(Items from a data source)

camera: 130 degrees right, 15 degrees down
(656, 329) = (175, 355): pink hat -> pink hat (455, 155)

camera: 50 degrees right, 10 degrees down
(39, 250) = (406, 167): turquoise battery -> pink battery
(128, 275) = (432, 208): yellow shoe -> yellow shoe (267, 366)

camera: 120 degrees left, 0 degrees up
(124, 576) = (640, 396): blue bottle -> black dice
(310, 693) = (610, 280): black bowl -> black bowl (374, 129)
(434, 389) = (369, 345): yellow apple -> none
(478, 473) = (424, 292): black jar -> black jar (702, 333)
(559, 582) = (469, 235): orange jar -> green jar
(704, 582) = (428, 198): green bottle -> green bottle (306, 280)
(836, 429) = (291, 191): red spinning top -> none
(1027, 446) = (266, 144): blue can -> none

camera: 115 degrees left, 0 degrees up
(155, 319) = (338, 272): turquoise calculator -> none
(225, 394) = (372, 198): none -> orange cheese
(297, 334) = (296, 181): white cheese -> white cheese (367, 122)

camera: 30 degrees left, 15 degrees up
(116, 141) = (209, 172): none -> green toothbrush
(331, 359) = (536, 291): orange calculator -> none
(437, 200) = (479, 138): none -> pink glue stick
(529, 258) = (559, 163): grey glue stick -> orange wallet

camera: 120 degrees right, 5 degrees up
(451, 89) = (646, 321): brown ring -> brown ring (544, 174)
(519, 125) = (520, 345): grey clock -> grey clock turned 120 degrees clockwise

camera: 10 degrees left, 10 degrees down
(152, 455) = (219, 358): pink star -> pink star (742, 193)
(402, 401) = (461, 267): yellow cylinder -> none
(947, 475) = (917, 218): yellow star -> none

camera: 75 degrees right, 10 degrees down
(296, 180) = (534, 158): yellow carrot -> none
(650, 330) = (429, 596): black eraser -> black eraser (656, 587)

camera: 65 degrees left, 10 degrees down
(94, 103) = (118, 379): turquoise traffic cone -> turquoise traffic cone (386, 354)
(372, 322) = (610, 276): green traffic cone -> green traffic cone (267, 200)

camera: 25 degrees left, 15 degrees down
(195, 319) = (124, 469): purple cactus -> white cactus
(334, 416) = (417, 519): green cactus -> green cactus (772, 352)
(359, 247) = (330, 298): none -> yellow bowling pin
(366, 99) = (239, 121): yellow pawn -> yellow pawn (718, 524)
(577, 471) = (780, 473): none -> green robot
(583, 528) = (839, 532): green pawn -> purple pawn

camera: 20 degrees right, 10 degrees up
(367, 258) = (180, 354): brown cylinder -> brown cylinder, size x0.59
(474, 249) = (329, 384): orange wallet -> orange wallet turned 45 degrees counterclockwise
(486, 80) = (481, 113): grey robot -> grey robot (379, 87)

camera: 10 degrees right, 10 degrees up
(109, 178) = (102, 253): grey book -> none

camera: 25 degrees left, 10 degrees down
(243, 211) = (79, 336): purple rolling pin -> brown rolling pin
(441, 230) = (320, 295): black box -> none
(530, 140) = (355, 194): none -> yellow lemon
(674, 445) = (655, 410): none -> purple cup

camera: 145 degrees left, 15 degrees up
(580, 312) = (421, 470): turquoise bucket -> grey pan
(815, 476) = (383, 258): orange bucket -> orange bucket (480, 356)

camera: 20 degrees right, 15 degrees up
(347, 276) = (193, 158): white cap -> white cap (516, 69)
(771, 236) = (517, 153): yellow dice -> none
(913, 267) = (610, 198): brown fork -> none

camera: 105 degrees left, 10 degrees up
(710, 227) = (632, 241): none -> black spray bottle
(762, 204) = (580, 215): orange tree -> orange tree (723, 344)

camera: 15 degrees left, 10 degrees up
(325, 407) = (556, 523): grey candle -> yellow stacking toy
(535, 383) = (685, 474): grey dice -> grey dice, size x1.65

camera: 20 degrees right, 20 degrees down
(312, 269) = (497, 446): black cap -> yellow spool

Work to be completed => Each line holding the word "white" must be copied from the data.

Task answer =>
(297, 334) = (296, 181): white cheese -> white cheese (367, 122)
(195, 319) = (124, 469): purple cactus -> white cactus
(347, 276) = (193, 158): white cap -> white cap (516, 69)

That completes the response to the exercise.